Supplied data:
-- Opening Marker --

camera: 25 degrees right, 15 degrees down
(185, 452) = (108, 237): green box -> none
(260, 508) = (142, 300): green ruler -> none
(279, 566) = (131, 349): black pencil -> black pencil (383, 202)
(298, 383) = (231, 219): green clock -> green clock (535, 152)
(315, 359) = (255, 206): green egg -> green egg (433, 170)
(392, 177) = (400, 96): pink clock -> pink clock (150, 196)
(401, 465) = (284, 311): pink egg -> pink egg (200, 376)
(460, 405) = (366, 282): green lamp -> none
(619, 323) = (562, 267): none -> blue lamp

-- Closing Marker --
-- Opening Marker --

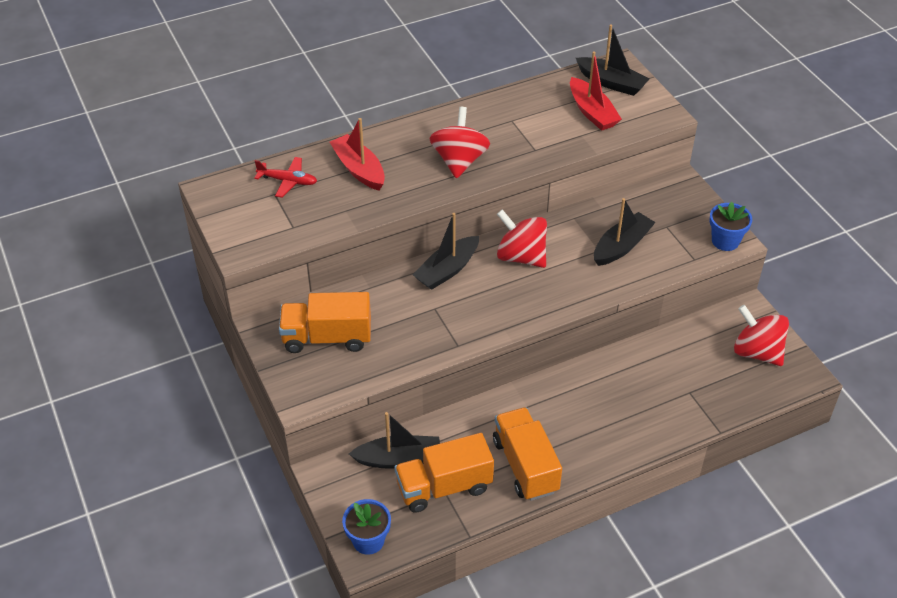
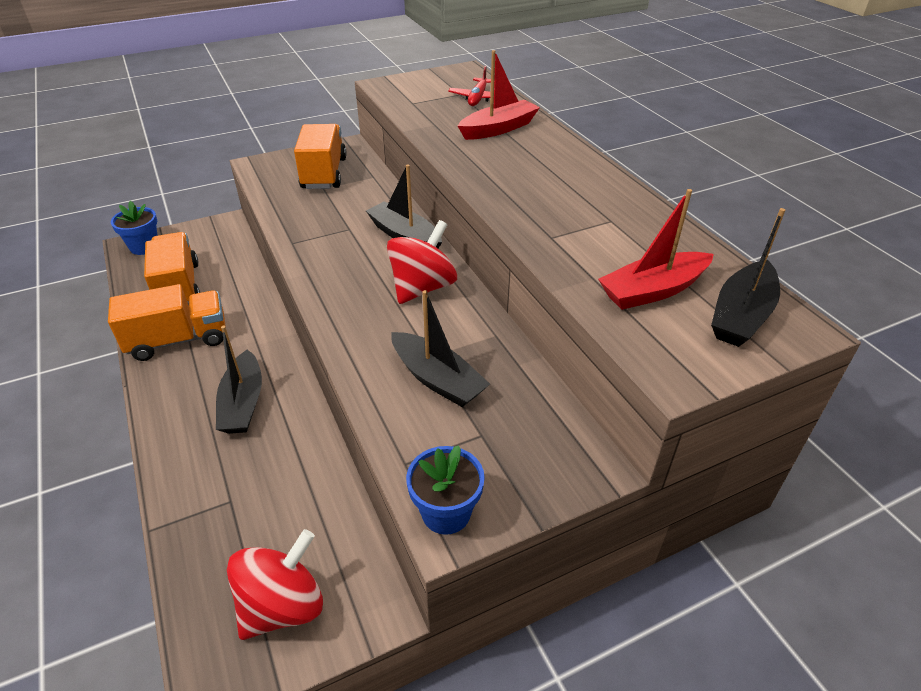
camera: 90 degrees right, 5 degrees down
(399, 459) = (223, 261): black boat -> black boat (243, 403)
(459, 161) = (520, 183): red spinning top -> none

-- Closing Marker --

Problem statement: Among the entries above, copy exactly only the lines starting with the one containing "(399, 459) = (223, 261): black" and going through the one containing "(459, 161) = (520, 183): red", both ends included.

Solution:
(399, 459) = (223, 261): black boat -> black boat (243, 403)
(459, 161) = (520, 183): red spinning top -> none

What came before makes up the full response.